In the listing that follows, print every line exactly and leave the images out.

> DATA FOR ANALYSIS:
* * * * *

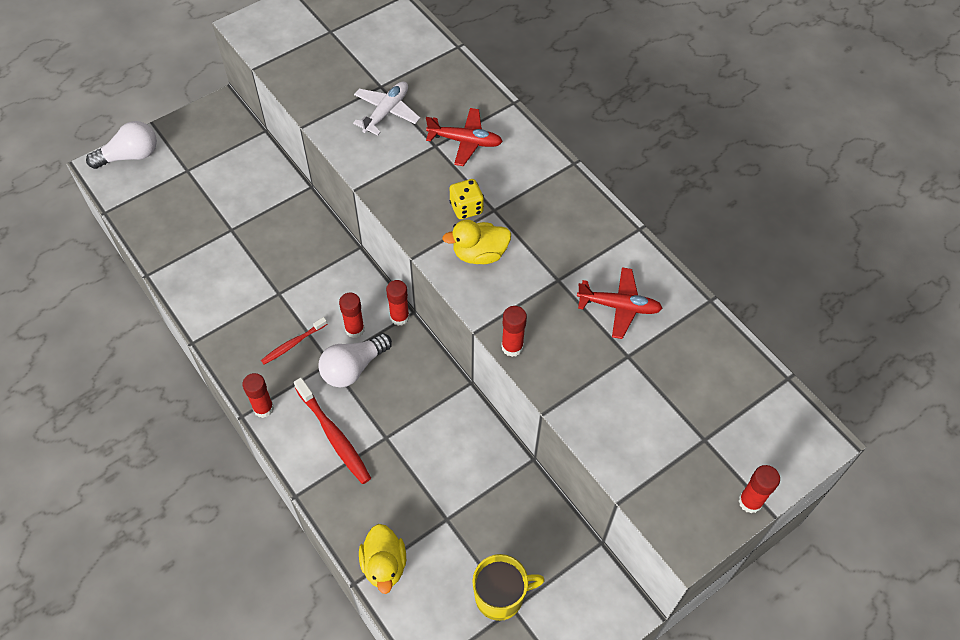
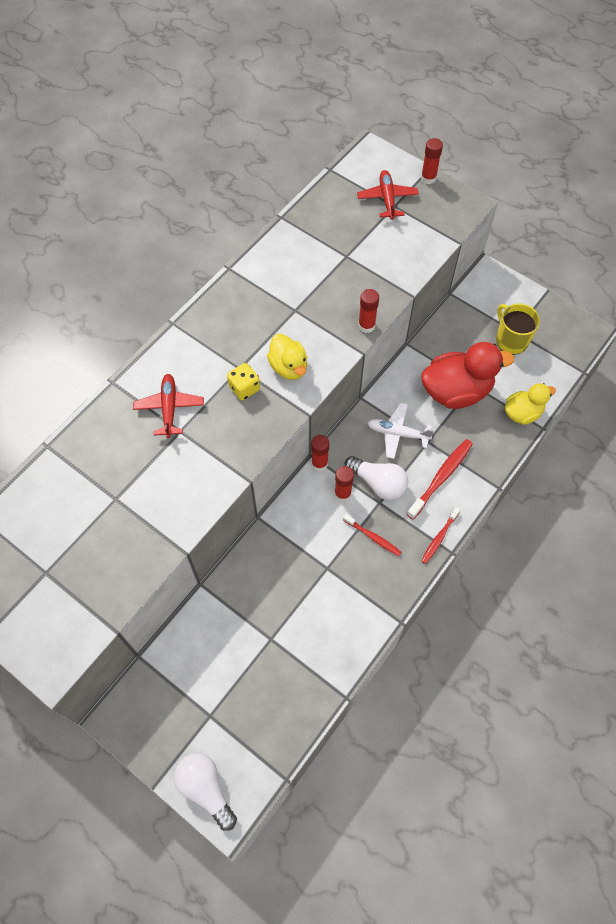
camera: 105 degrees left, 5 degrees up
(263, 408) = (439, 538): red glue stick -> red toothbrush
(386, 112) = (149, 483): white plane -> white plane (397, 433)
(443, 494) = (456, 391): none -> red duck
(619, 306) = (306, 268): red plane -> red plane (387, 199)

* * * * *

> TASK RESPONSE:
camera: 105 degrees left, 5 degrees up
(263, 408) = (439, 538): red glue stick -> red toothbrush
(386, 112) = (149, 483): white plane -> white plane (397, 433)
(443, 494) = (456, 391): none -> red duck
(619, 306) = (306, 268): red plane -> red plane (387, 199)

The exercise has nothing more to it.